**DATASET EXTRACT:**
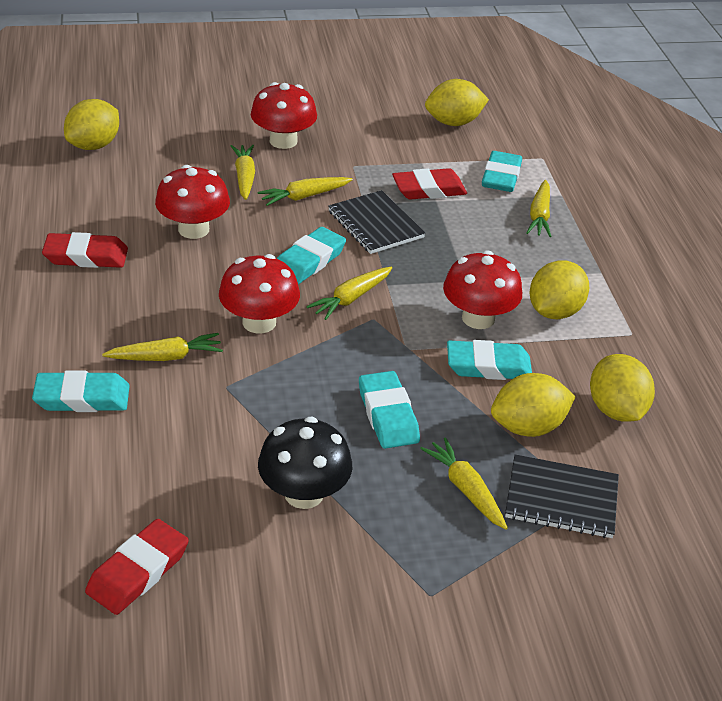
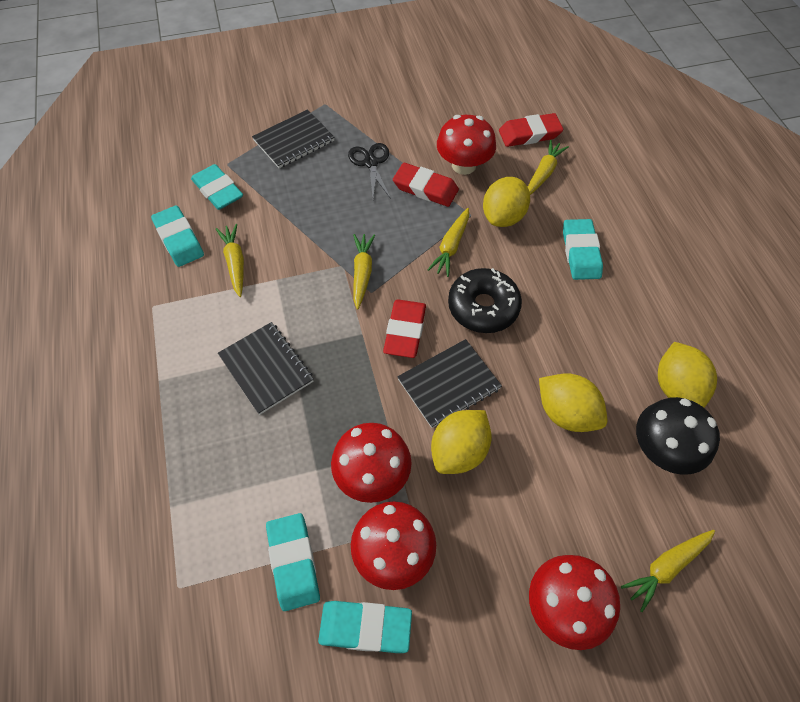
black donut: 0 -> 1
black notebook: 2 -> 3
black scissors: 0 -> 1
yellow carrot: 6 -> 5
yellow lemon: 5 -> 4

**EXERCISE DETAILS:** Beginning with the line that holds "black notebook: 2 -> 3", copy the entries exactly to their last line, and leave out every earlier line.

**EXPECTED ANSWER:**
black notebook: 2 -> 3
black scissors: 0 -> 1
yellow carrot: 6 -> 5
yellow lemon: 5 -> 4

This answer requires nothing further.